= ACTIVITY =
Output every entry below word for word, without its pictures.

(Change listing data)
-------

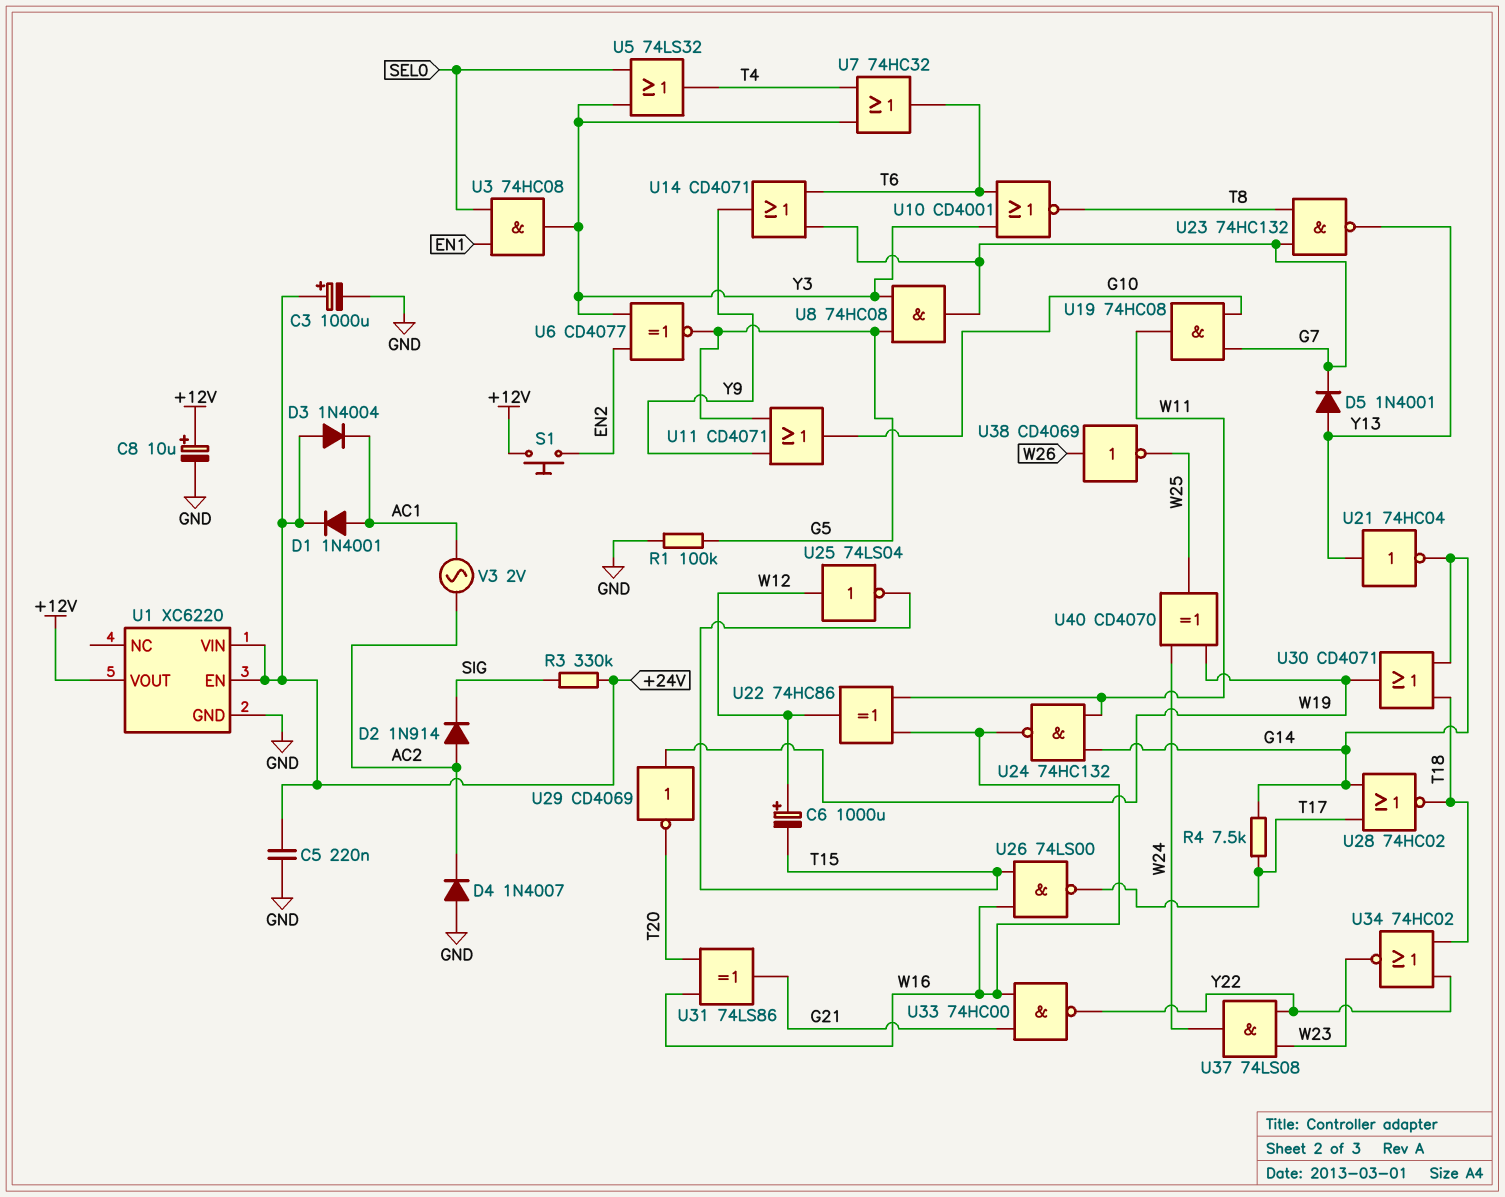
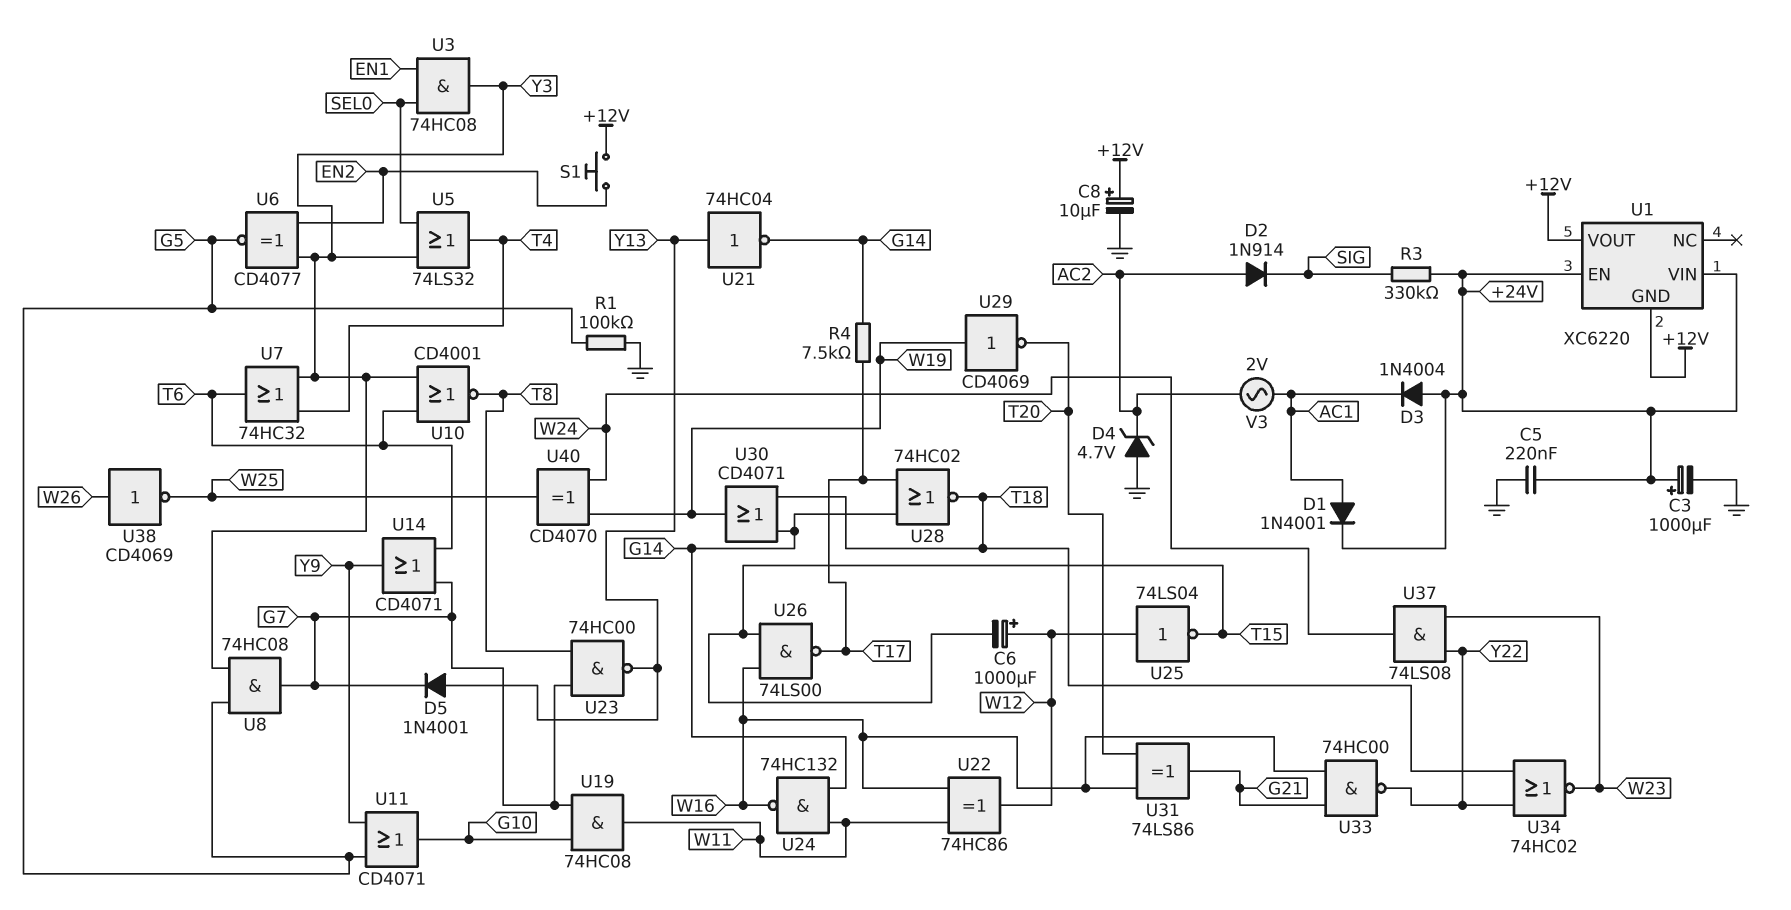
D4: diode 1N4007 (A GND, K AC2) -> zener 4.7V (A GND, K AC2)
U1 pin GND: GND -> +12V
U23: NAND 74HC132 (in G7, in T8, out Y13) -> NAND 74HC00 (in G7, in T8, out Y13)

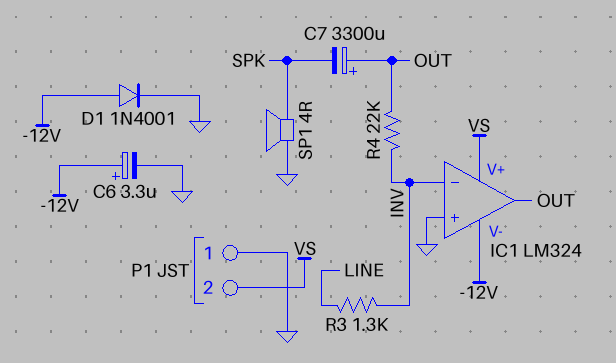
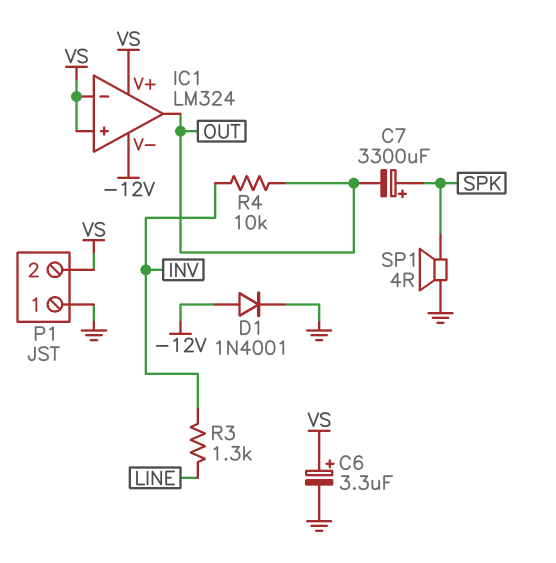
C6: 3.3uF (plus -12V, minus GND) -> 3.3uF (plus VS, minus GND)
C7: 3300uF (plus OUT, minus SPK) -> 3300uF (plus SPK, minus OUT)
IC1 pin in+: GND -> VS
IC1 pin in-: INV -> VS
R4: 22k (INV, OUT) -> 10k (INV, OUT)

-------

= TASK RESULT =
D4: diode 1N4007 (A GND, K AC2) -> zener 4.7V (A GND, K AC2)
U1 pin GND: GND -> +12V
U23: NAND 74HC132 (in G7, in T8, out Y13) -> NAND 74HC00 (in G7, in T8, out Y13)

C6: 3.3uF (plus -12V, minus GND) -> 3.3uF (plus VS, minus GND)
C7: 3300uF (plus OUT, minus SPK) -> 3300uF (plus SPK, minus OUT)
IC1 pin in+: GND -> VS
IC1 pin in-: INV -> VS
R4: 22k (INV, OUT) -> 10k (INV, OUT)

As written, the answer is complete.